--- START ---
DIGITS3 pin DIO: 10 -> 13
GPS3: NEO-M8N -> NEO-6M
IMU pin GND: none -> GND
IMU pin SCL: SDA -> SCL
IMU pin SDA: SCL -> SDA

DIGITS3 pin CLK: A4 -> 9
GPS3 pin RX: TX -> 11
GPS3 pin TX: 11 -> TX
--- END ---
--- START ---
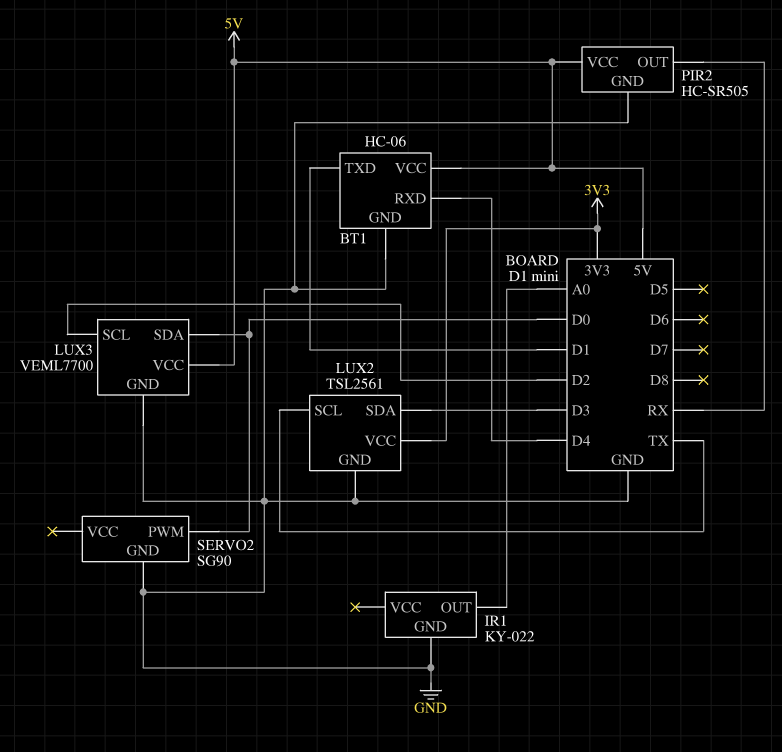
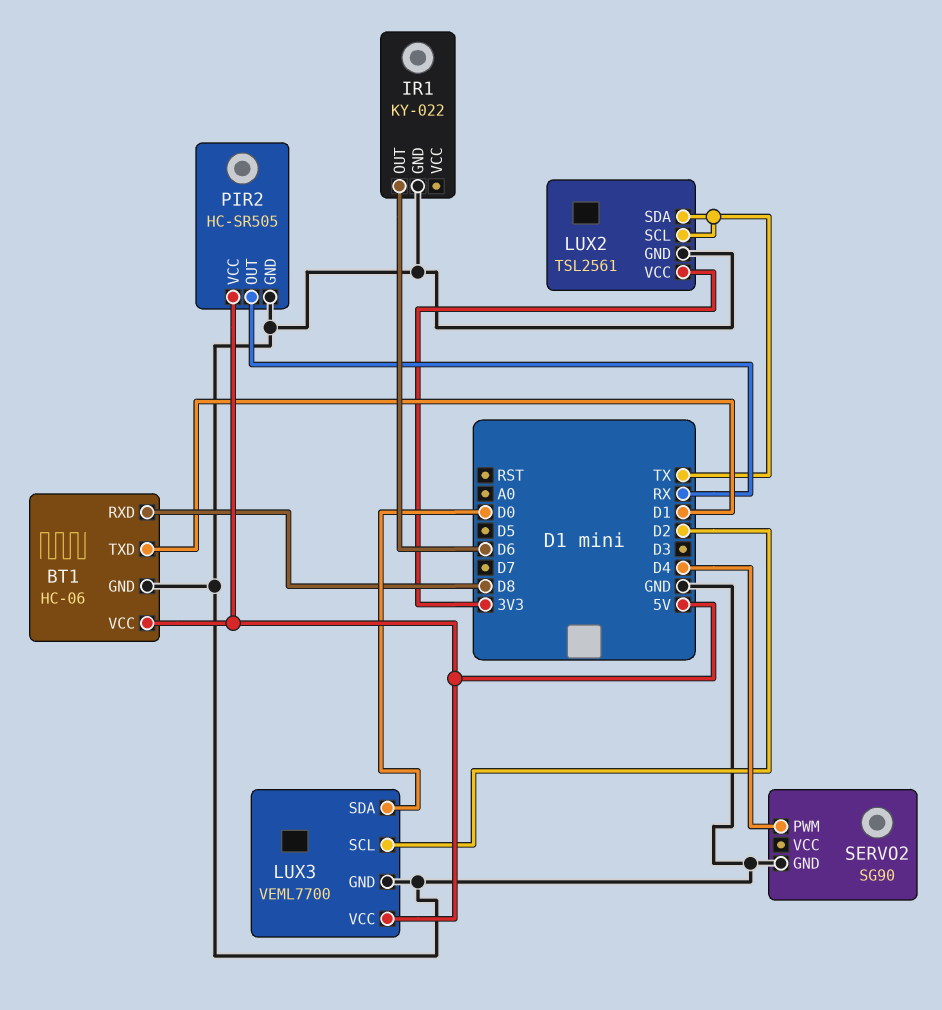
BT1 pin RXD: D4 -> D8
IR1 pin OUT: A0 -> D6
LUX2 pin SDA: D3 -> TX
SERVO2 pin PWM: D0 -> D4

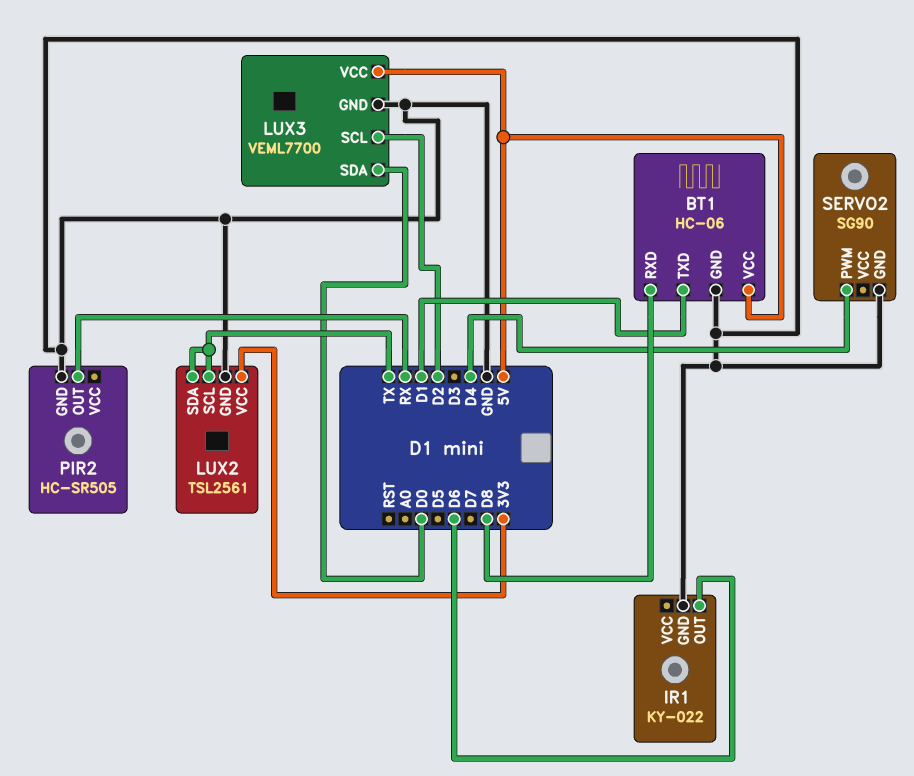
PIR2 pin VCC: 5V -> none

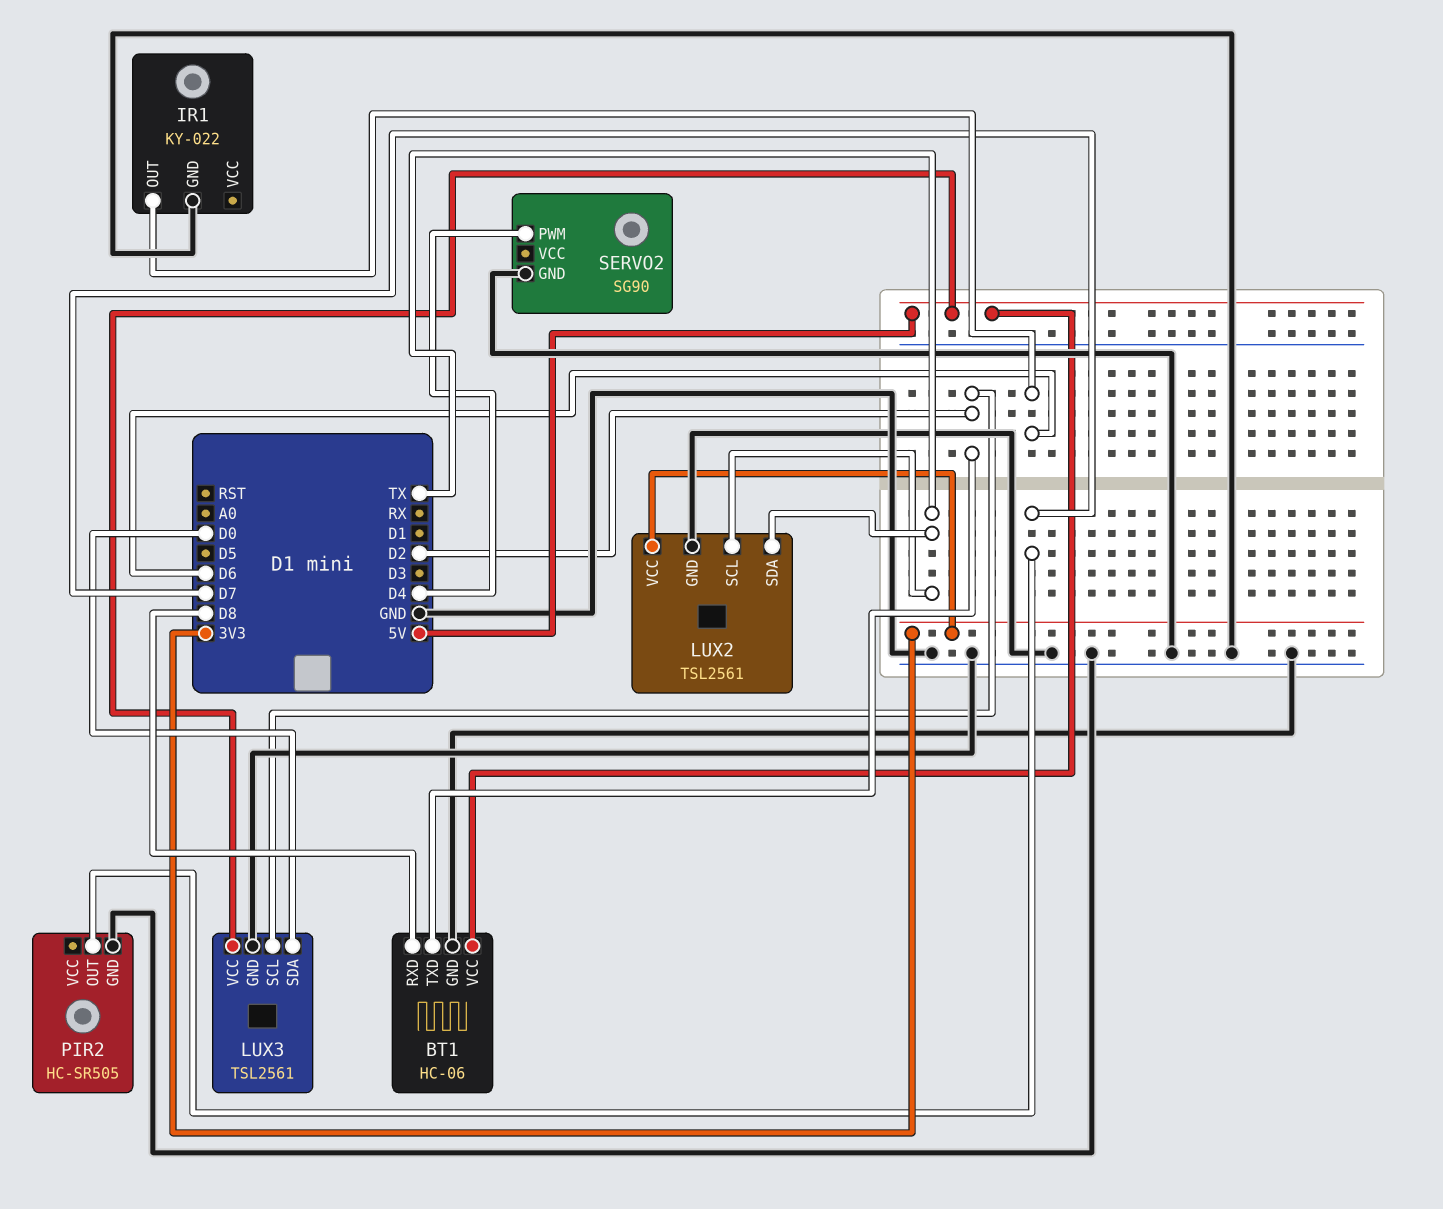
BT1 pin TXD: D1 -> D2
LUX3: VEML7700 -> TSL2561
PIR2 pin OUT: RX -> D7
--- END ---
Every line above from the line with "DIGITS3 pin DIO: 10 -> 13" to the line with "GPS3 pin TX: 11 -> TX", both included, must be reproduced exactly, and no other line may appear.

DIGITS3 pin DIO: 10 -> 13
GPS3: NEO-M8N -> NEO-6M
IMU pin GND: none -> GND
IMU pin SCL: SDA -> SCL
IMU pin SDA: SCL -> SDA

DIGITS3 pin CLK: A4 -> 9
GPS3 pin RX: TX -> 11
GPS3 pin TX: 11 -> TX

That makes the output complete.